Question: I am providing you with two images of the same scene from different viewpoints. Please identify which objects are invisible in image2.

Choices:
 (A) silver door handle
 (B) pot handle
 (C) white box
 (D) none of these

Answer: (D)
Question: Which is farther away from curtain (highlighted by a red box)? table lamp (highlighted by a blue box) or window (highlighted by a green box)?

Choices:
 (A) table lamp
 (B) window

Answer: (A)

...

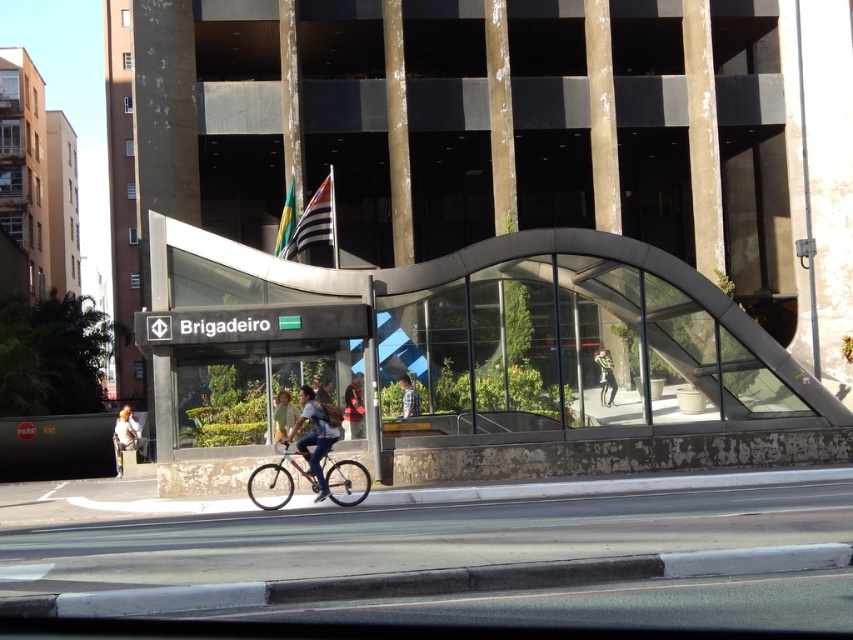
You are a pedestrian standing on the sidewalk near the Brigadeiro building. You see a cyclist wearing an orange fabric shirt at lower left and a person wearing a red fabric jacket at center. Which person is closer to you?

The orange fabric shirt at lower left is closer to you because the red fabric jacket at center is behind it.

> [INSTRUCTION]
Recast the data from the line containing "Question: I am" up to and including the line containing "Question: Which is" as a JSON list of strings, one string per line, with blank lines left out.

> [WRITTEN REPLY]
[
  "Question: I am providing you with two images of the same scene from different viewpoints. Please identify which objects are invisible in image2.",
  "Choices:",
  " (A) silver door handle",
  " (B) pot handle",
  " (C) white box",
  " (D) none of these",
  "Answer: (D)",
  "Question: Which is farther away from curtain (highlighted by a red box)? table lamp (highlighted by a blue box) or window (highlighted by a green box)?"
]